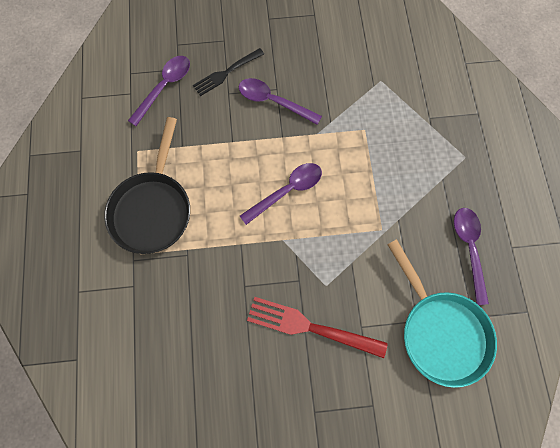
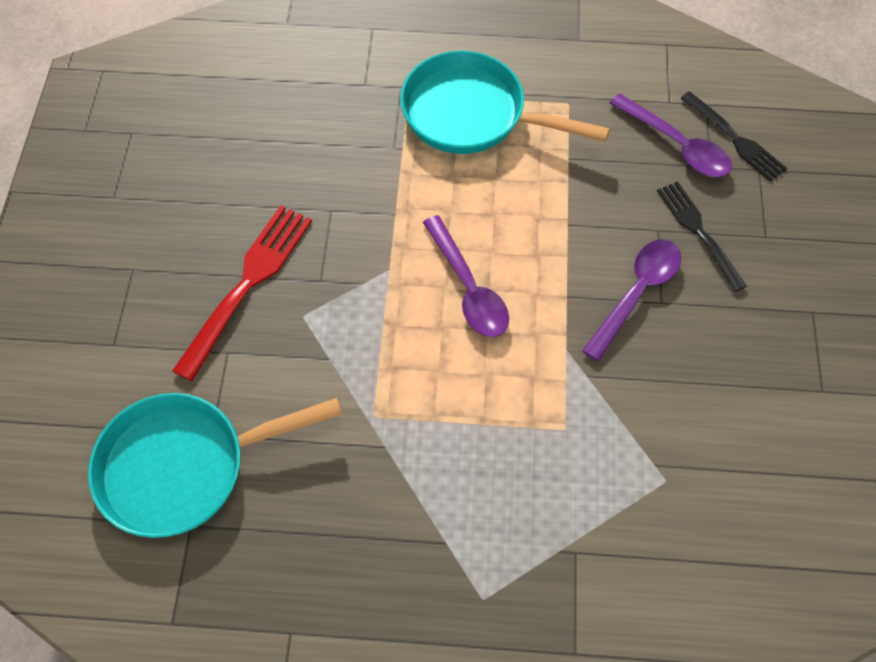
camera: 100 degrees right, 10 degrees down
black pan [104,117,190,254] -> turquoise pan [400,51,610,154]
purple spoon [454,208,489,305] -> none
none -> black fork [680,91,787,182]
····················
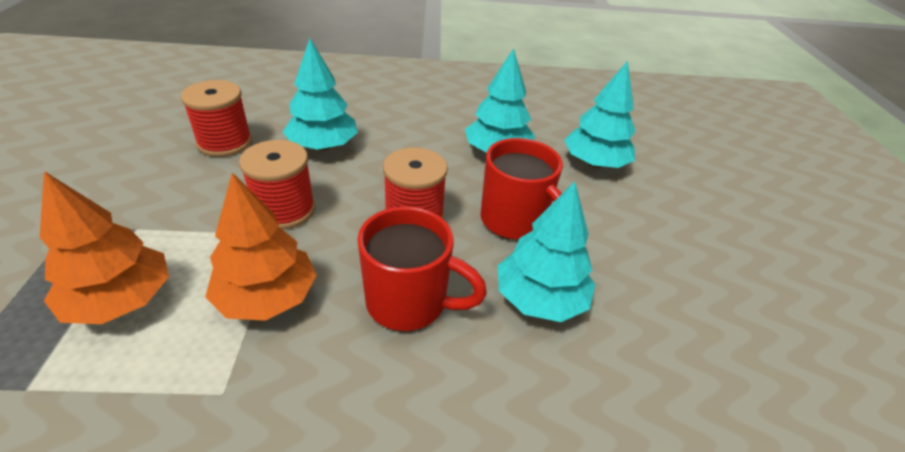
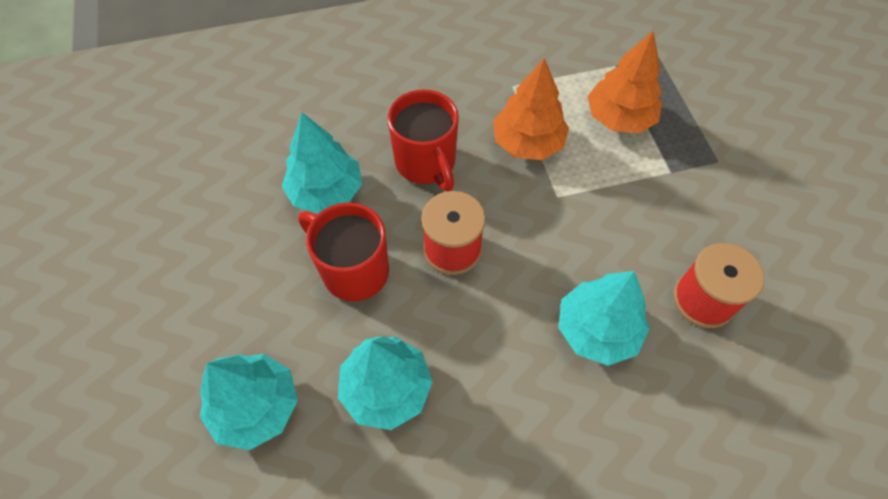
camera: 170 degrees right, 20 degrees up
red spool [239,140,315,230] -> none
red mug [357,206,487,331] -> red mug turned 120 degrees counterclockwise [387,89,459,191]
····················
*PROBLEM TO WORK ON*:
Pick out the lines above that hold the string "black" and show them.

*WRITTEN ANSWER*:
black pan [104,117,190,254] -> turquoise pan [400,51,610,154]
none -> black fork [680,91,787,182]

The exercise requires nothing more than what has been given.